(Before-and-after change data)

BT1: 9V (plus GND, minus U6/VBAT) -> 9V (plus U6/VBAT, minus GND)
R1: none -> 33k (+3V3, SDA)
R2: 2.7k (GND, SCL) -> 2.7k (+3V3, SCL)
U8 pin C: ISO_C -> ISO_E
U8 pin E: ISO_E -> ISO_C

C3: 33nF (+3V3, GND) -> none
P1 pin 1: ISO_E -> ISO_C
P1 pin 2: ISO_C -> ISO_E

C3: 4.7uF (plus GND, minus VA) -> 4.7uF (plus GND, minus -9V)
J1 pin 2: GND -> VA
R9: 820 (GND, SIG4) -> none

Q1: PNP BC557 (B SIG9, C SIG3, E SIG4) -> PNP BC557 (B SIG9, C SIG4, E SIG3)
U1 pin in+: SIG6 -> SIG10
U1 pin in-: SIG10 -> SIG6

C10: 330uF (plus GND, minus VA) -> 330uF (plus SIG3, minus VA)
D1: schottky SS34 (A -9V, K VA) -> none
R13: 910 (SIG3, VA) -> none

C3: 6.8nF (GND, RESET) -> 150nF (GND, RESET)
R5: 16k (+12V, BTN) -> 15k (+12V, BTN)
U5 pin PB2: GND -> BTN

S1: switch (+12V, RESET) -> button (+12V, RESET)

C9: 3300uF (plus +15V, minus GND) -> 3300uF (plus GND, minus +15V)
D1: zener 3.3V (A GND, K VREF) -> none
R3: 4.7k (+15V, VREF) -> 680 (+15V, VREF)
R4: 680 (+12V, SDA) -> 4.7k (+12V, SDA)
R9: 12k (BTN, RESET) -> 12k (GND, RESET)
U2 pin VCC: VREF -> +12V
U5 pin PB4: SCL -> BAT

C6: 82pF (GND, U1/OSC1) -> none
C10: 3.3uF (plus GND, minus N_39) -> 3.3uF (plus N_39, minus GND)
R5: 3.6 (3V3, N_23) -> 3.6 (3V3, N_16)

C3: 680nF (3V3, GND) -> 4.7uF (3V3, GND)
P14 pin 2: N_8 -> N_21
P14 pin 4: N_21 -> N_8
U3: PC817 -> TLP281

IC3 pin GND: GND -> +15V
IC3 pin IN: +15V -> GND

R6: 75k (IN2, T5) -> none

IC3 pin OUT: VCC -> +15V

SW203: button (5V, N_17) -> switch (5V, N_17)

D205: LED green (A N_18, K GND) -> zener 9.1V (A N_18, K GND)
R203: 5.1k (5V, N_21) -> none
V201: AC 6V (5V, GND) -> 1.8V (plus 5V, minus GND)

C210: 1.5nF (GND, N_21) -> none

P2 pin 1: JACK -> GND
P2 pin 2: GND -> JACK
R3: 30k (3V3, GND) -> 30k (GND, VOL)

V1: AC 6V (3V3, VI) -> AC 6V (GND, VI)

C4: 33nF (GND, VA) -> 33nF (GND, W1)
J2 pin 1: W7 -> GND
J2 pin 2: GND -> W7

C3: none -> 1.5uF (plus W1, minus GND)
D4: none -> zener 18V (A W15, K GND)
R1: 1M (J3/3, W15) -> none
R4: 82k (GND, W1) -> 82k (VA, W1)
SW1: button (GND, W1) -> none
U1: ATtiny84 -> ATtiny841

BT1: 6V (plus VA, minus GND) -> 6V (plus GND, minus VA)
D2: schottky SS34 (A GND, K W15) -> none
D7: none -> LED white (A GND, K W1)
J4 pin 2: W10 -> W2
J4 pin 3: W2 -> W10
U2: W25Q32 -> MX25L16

WHAT NEEDS TO BE DONE: Copy out each record word for word.

EXERCISE ANSWER:
BT1: 9V (plus GND, minus U6/VBAT) -> 9V (plus U6/VBAT, minus GND)
R1: none -> 33k (+3V3, SDA)
R2: 2.7k (GND, SCL) -> 2.7k (+3V3, SCL)
U8 pin C: ISO_C -> ISO_E
U8 pin E: ISO_E -> ISO_C

C3: 33nF (+3V3, GND) -> none
P1 pin 1: ISO_E -> ISO_C
P1 pin 2: ISO_C -> ISO_E

C3: 4.7uF (plus GND, minus VA) -> 4.7uF (plus GND, minus -9V)
J1 pin 2: GND -> VA
R9: 820 (GND, SIG4) -> none

Q1: PNP BC557 (B SIG9, C SIG3, E SIG4) -> PNP BC557 (B SIG9, C SIG4, E SIG3)
U1 pin in+: SIG6 -> SIG10
U1 pin in-: SIG10 -> SIG6

C10: 330uF (plus GND, minus VA) -> 330uF (plus SIG3, minus VA)
D1: schottky SS34 (A -9V, K VA) -> none
R13: 910 (SIG3, VA) -> none

C3: 6.8nF (GND, RESET) -> 150nF (GND, RESET)
R5: 16k (+12V, BTN) -> 15k (+12V, BTN)
U5 pin PB2: GND -> BTN

S1: switch (+12V, RESET) -> button (+12V, RESET)

C9: 3300uF (plus +15V, minus GND) -> 3300uF (plus GND, minus +15V)
D1: zener 3.3V (A GND, K VREF) -> none
R3: 4.7k (+15V, VREF) -> 680 (+15V, VREF)
R4: 680 (+12V, SDA) -> 4.7k (+12V, SDA)
R9: 12k (BTN, RESET) -> 12k (GND, RESET)
U2 pin VCC: VREF -> +12V
U5 pin PB4: SCL -> BAT

C6: 82pF (GND, U1/OSC1) -> none
C10: 3.3uF (plus GND, minus N_39) -> 3.3uF (plus N_39, minus GND)
R5: 3.6 (3V3, N_23) -> 3.6 (3V3, N_16)

C3: 680nF (3V3, GND) -> 4.7uF (3V3, GND)
P14 pin 2: N_8 -> N_21
P14 pin 4: N_21 -> N_8
U3: PC817 -> TLP281

IC3 pin GND: GND -> +15V
IC3 pin IN: +15V -> GND

R6: 75k (IN2, T5) -> none

IC3 pin OUT: VCC -> +15V

SW203: button (5V, N_17) -> switch (5V, N_17)

D205: LED green (A N_18, K GND) -> zener 9.1V (A N_18, K GND)
R203: 5.1k (5V, N_21) -> none
V201: AC 6V (5V, GND) -> 1.8V (plus 5V, minus GND)

C210: 1.5nF (GND, N_21) -> none

P2 pin 1: JACK -> GND
P2 pin 2: GND -> JACK
R3: 30k (3V3, GND) -> 30k (GND, VOL)

V1: AC 6V (3V3, VI) -> AC 6V (GND, VI)

C4: 33nF (GND, VA) -> 33nF (GND, W1)
J2 pin 1: W7 -> GND
J2 pin 2: GND -> W7

C3: none -> 1.5uF (plus W1, minus GND)
D4: none -> zener 18V (A W15, K GND)
R1: 1M (J3/3, W15) -> none
R4: 82k (GND, W1) -> 82k (VA, W1)
SW1: button (GND, W1) -> none
U1: ATtiny84 -> ATtiny841

BT1: 6V (plus VA, minus GND) -> 6V (plus GND, minus VA)
D2: schottky SS34 (A GND, K W15) -> none
D7: none -> LED white (A GND, K W1)
J4 pin 2: W10 -> W2
J4 pin 3: W2 -> W10
U2: W25Q32 -> MX25L16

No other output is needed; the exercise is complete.